REQUIREMENT - All lines in the records below with the word "down" must be returned.

------ DATA FOR PROCESSING ------

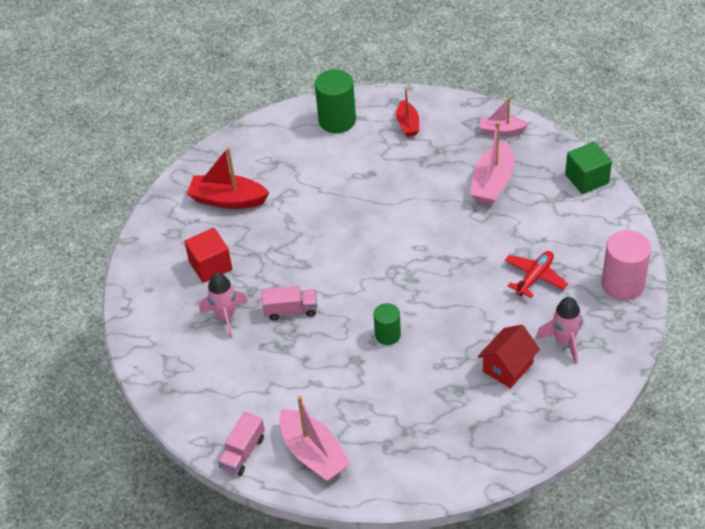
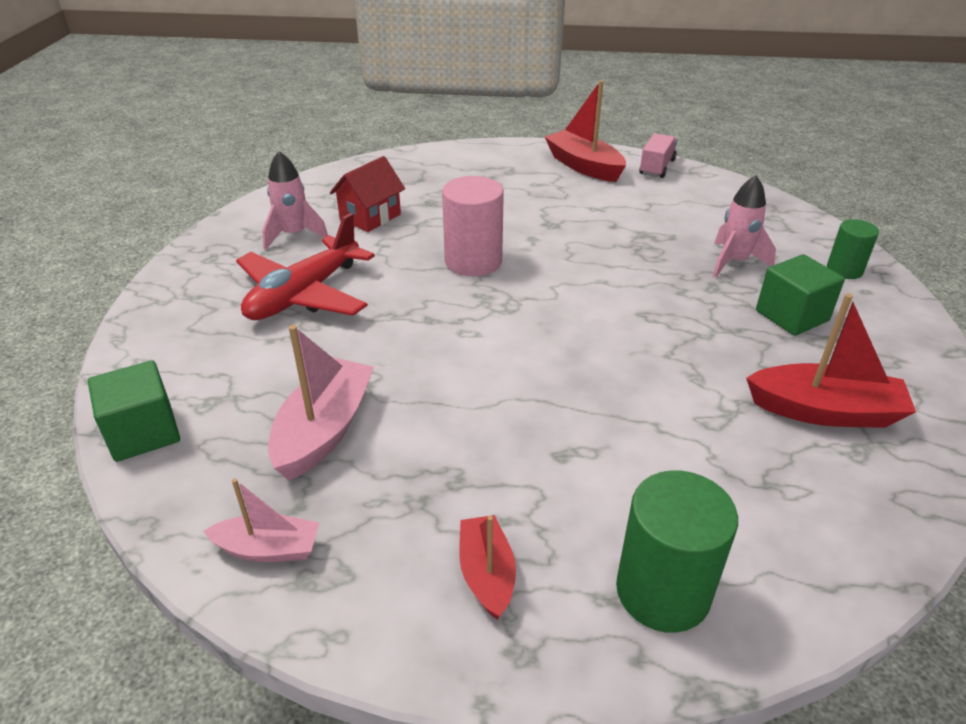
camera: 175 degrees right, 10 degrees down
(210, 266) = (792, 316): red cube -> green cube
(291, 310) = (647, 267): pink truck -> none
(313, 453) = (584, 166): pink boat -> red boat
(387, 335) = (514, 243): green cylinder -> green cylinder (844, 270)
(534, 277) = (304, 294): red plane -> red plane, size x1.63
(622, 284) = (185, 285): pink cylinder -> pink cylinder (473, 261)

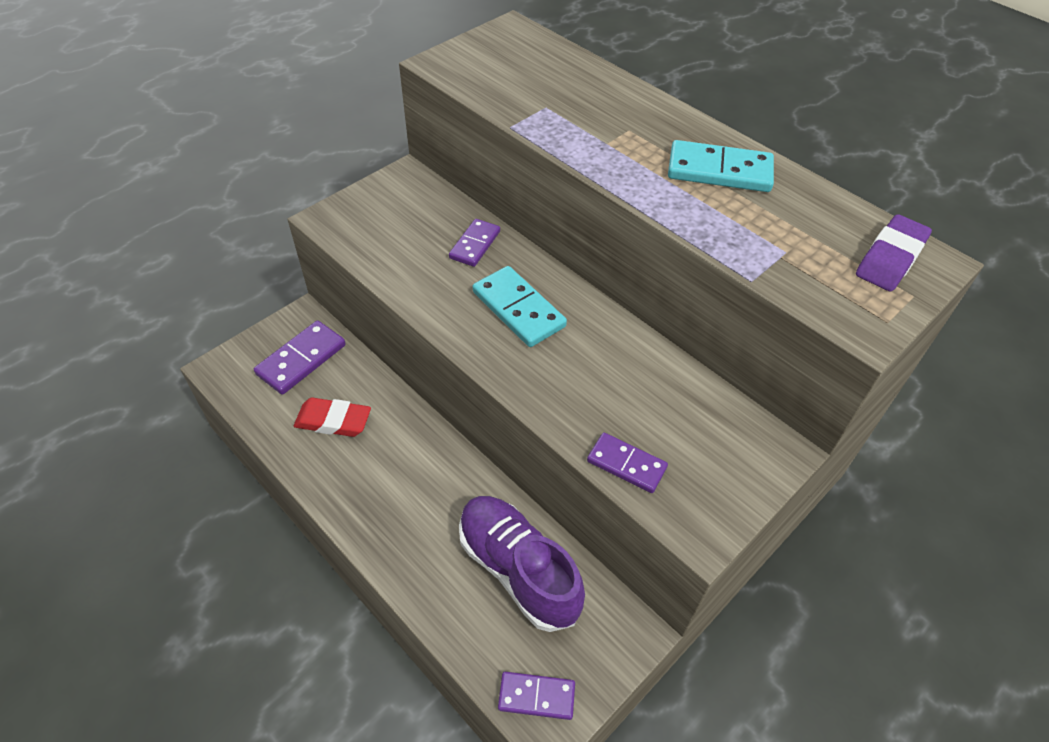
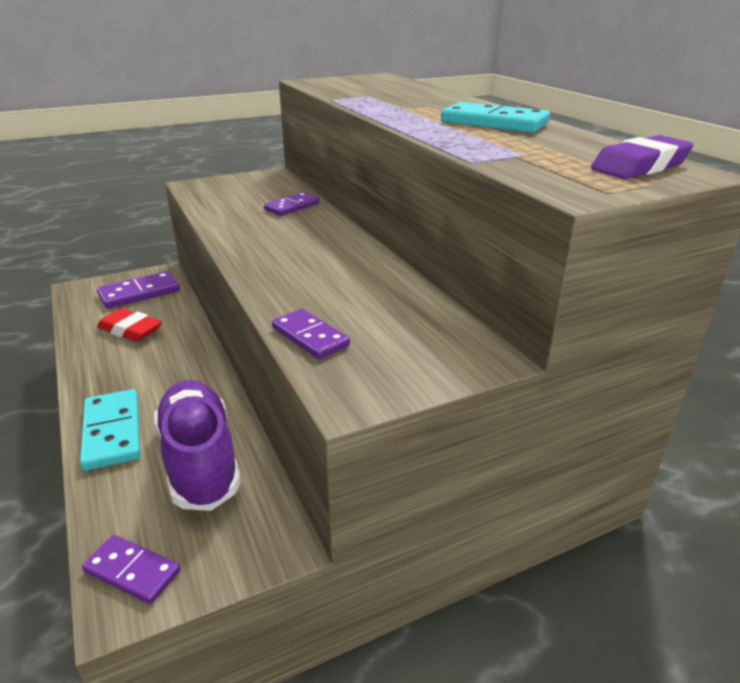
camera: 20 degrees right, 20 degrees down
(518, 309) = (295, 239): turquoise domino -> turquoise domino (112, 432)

------
------ DATA FOR PROCESSING ------

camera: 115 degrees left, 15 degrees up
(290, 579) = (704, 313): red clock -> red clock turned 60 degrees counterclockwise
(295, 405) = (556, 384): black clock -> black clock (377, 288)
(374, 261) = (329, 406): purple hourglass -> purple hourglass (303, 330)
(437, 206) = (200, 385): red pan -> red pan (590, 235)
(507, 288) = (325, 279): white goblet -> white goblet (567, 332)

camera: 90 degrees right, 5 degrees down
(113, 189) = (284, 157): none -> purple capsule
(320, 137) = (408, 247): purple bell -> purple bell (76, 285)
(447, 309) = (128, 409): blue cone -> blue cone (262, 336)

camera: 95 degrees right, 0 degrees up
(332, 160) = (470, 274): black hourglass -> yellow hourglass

------

TASK SOLUTION -
camera: 175 degrees right, 10 degrees down
camera: 20 degrees right, 20 degrees down
camera: 90 degrees right, 5 degrees down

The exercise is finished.